WORK TO COMPLETE ▸ Could you print the entries below exactly, starting at the line that contains "(413, 266) = (267, 297): blue" and stopping after the last one?

------ RECORDS TO USE

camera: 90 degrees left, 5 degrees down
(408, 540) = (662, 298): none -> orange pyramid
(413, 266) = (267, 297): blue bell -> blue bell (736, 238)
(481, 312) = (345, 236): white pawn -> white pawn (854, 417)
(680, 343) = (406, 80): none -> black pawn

------------

EXERCISE RESULT ▸
(413, 266) = (267, 297): blue bell -> blue bell (736, 238)
(481, 312) = (345, 236): white pawn -> white pawn (854, 417)
(680, 343) = (406, 80): none -> black pawn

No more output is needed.